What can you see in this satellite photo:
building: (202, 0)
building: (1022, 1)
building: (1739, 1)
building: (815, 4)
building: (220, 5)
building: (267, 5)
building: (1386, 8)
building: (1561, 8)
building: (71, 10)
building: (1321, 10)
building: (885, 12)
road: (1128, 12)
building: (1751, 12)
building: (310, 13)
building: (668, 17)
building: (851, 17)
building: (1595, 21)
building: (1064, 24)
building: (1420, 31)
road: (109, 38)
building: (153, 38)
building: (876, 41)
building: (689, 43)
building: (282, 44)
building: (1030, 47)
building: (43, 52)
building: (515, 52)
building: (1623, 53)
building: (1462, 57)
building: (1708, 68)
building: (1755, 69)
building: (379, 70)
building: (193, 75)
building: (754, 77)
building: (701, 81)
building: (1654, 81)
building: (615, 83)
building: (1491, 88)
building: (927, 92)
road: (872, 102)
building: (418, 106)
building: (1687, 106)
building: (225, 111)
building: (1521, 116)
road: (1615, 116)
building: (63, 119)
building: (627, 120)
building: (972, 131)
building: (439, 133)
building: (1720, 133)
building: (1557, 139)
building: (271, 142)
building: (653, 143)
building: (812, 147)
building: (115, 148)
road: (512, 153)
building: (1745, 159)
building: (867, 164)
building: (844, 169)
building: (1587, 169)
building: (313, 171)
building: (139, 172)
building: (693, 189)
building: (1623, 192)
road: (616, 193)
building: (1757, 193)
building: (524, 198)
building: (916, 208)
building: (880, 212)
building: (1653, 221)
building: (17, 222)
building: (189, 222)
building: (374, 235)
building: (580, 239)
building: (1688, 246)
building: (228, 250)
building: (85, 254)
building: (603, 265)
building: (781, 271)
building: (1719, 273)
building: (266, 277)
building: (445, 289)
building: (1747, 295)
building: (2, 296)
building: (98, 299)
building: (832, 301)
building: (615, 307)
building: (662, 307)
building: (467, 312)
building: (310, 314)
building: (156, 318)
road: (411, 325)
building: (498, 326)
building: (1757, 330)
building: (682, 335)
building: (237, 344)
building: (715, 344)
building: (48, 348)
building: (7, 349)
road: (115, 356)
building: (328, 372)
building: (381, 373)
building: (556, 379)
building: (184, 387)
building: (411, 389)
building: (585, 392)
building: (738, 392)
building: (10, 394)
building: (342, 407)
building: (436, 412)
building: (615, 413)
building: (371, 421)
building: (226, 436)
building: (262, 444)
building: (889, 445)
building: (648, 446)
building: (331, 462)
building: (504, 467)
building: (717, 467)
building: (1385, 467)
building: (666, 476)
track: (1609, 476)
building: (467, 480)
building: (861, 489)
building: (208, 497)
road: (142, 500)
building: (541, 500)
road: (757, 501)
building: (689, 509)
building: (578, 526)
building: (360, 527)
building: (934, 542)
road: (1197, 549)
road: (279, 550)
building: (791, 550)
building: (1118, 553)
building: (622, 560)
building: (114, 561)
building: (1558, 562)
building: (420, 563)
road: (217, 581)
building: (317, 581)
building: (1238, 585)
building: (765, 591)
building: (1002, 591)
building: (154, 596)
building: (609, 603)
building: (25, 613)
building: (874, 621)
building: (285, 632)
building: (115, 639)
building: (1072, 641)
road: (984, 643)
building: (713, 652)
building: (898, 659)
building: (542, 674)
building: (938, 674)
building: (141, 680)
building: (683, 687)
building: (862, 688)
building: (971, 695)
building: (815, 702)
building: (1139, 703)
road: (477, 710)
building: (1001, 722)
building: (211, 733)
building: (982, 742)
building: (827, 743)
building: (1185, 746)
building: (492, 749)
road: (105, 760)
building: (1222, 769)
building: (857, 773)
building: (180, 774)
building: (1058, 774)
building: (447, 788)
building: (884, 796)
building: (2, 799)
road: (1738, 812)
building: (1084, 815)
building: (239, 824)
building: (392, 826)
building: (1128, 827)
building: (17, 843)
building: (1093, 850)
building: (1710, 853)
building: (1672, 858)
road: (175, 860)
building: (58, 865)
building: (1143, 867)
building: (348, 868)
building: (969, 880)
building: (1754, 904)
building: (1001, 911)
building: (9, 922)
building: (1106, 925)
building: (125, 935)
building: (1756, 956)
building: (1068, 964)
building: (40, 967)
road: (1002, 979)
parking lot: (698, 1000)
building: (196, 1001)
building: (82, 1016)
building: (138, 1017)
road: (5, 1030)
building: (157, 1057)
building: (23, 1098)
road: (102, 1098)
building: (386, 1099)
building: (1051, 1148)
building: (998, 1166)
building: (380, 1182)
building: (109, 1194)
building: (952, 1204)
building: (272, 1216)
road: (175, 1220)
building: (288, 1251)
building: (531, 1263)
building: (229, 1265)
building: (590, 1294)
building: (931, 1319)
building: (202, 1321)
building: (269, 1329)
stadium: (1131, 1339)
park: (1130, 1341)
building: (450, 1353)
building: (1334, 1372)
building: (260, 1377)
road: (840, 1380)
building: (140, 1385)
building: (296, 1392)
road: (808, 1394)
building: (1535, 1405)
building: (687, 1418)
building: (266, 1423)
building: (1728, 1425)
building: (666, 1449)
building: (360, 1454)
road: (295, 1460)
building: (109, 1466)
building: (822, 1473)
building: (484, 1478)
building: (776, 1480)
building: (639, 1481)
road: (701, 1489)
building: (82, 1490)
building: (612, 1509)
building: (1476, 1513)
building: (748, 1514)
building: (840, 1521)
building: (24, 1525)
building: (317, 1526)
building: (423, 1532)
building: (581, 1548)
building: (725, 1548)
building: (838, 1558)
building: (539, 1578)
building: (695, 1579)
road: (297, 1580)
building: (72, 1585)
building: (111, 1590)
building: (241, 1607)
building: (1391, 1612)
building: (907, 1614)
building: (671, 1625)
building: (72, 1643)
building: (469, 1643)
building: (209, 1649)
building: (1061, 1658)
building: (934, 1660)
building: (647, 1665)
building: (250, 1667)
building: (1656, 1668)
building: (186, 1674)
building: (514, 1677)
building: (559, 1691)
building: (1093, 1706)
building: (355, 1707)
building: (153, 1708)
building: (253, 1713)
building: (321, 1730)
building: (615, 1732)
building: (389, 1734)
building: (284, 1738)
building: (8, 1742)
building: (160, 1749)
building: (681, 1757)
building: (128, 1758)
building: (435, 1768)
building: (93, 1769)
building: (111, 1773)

• • • •

- What the task requires:
Output the records above precisely.

- Reply to the task:
What can you see in this satellite photo:
building: (202, 0)
building: (1022, 1)
building: (1739, 1)
building: (815, 4)
building: (220, 5)
building: (267, 5)
building: (1386, 8)
building: (1561, 8)
building: (71, 10)
building: (1321, 10)
building: (885, 12)
road: (1128, 12)
building: (1751, 12)
building: (310, 13)
building: (668, 17)
building: (851, 17)
building: (1595, 21)
building: (1064, 24)
building: (1420, 31)
road: (109, 38)
building: (153, 38)
building: (876, 41)
building: (689, 43)
building: (282, 44)
building: (1030, 47)
building: (43, 52)
building: (515, 52)
building: (1623, 53)
building: (1462, 57)
building: (1708, 68)
building: (1755, 69)
building: (379, 70)
building: (193, 75)
building: (754, 77)
building: (701, 81)
building: (1654, 81)
building: (615, 83)
building: (1491, 88)
building: (927, 92)
road: (872, 102)
building: (418, 106)
building: (1687, 106)
building: (225, 111)
building: (1521, 116)
road: (1615, 116)
building: (63, 119)
building: (627, 120)
building: (972, 131)
building: (439, 133)
building: (1720, 133)
building: (1557, 139)
building: (271, 142)
building: (653, 143)
building: (812, 147)
building: (115, 148)
road: (512, 153)
building: (1745, 159)
building: (867, 164)
building: (844, 169)
building: (1587, 169)
building: (313, 171)
building: (139, 172)
building: (693, 189)
building: (1623, 192)
road: (616, 193)
building: (1757, 193)
building: (524, 198)
building: (916, 208)
building: (880, 212)
building: (1653, 221)
building: (17, 222)
building: (189, 222)
building: (374, 235)
building: (580, 239)
building: (1688, 246)
building: (228, 250)
building: (85, 254)
building: (603, 265)
building: (781, 271)
building: (1719, 273)
building: (266, 277)
building: (445, 289)
building: (1747, 295)
building: (2, 296)
building: (98, 299)
building: (832, 301)
building: (615, 307)
building: (662, 307)
building: (467, 312)
building: (310, 314)
building: (156, 318)
road: (411, 325)
building: (498, 326)
building: (1757, 330)
building: (682, 335)
building: (237, 344)
building: (715, 344)
building: (48, 348)
building: (7, 349)
road: (115, 356)
building: (328, 372)
building: (381, 373)
building: (556, 379)
building: (184, 387)
building: (411, 389)
building: (585, 392)
building: (738, 392)
building: (10, 394)
building: (342, 407)
building: (436, 412)
building: (615, 413)
building: (371, 421)
building: (226, 436)
building: (262, 444)
building: (889, 445)
building: (648, 446)
building: (331, 462)
building: (504, 467)
building: (717, 467)
building: (1385, 467)
building: (666, 476)
track: (1609, 476)
building: (467, 480)
building: (861, 489)
building: (208, 497)
road: (142, 500)
building: (541, 500)
road: (757, 501)
building: (689, 509)
building: (578, 526)
building: (360, 527)
building: (934, 542)
road: (1197, 549)
road: (279, 550)
building: (791, 550)
building: (1118, 553)
building: (622, 560)
building: (114, 561)
building: (1558, 562)
building: (420, 563)
road: (217, 581)
building: (317, 581)
building: (1238, 585)
building: (765, 591)
building: (1002, 591)
building: (154, 596)
building: (609, 603)
building: (25, 613)
building: (874, 621)
building: (285, 632)
building: (115, 639)
building: (1072, 641)
road: (984, 643)
building: (713, 652)
building: (898, 659)
building: (542, 674)
building: (938, 674)
building: (141, 680)
building: (683, 687)
building: (862, 688)
building: (971, 695)
building: (815, 702)
building: (1139, 703)
road: (477, 710)
building: (1001, 722)
building: (211, 733)
building: (982, 742)
building: (827, 743)
building: (1185, 746)
building: (492, 749)
road: (105, 760)
building: (1222, 769)
building: (857, 773)
building: (180, 774)
building: (1058, 774)
building: (447, 788)
building: (884, 796)
building: (2, 799)
road: (1738, 812)
building: (1084, 815)
building: (239, 824)
building: (392, 826)
building: (1128, 827)
building: (17, 843)
building: (1093, 850)
building: (1710, 853)
building: (1672, 858)
road: (175, 860)
building: (58, 865)
building: (1143, 867)
building: (348, 868)
building: (969, 880)
building: (1754, 904)
building: (1001, 911)
building: (9, 922)
building: (1106, 925)
building: (125, 935)
building: (1756, 956)
building: (1068, 964)
building: (40, 967)
road: (1002, 979)
parking lot: (698, 1000)
building: (196, 1001)
building: (82, 1016)
building: (138, 1017)
road: (5, 1030)
building: (157, 1057)
building: (23, 1098)
road: (102, 1098)
building: (386, 1099)
building: (1051, 1148)
building: (998, 1166)
building: (380, 1182)
building: (109, 1194)
building: (952, 1204)
building: (272, 1216)
road: (175, 1220)
building: (288, 1251)
building: (531, 1263)
building: (229, 1265)
building: (590, 1294)
building: (931, 1319)
building: (202, 1321)
building: (269, 1329)
stadium: (1131, 1339)
park: (1130, 1341)
building: (450, 1353)
building: (1334, 1372)
building: (260, 1377)
road: (840, 1380)
building: (140, 1385)
building: (296, 1392)
road: (808, 1394)
building: (1535, 1405)
building: (687, 1418)
building: (266, 1423)
building: (1728, 1425)
building: (666, 1449)
building: (360, 1454)
road: (295, 1460)
building: (109, 1466)
building: (822, 1473)
building: (484, 1478)
building: (776, 1480)
building: (639, 1481)
road: (701, 1489)
building: (82, 1490)
building: (612, 1509)
building: (1476, 1513)
building: (748, 1514)
building: (840, 1521)
building: (24, 1525)
building: (317, 1526)
building: (423, 1532)
building: (581, 1548)
building: (725, 1548)
building: (838, 1558)
building: (539, 1578)
building: (695, 1579)
road: (297, 1580)
building: (72, 1585)
building: (111, 1590)
building: (241, 1607)
building: (1391, 1612)
building: (907, 1614)
building: (671, 1625)
building: (72, 1643)
building: (469, 1643)
building: (209, 1649)
building: (1061, 1658)
building: (934, 1660)
building: (647, 1665)
building: (250, 1667)
building: (1656, 1668)
building: (186, 1674)
building: (514, 1677)
building: (559, 1691)
building: (1093, 1706)
building: (355, 1707)
building: (153, 1708)
building: (253, 1713)
building: (321, 1730)
building: (615, 1732)
building: (389, 1734)
building: (284, 1738)
building: (8, 1742)
building: (160, 1749)
building: (681, 1757)
building: (128, 1758)
building: (435, 1768)
building: (93, 1769)
building: (111, 1773)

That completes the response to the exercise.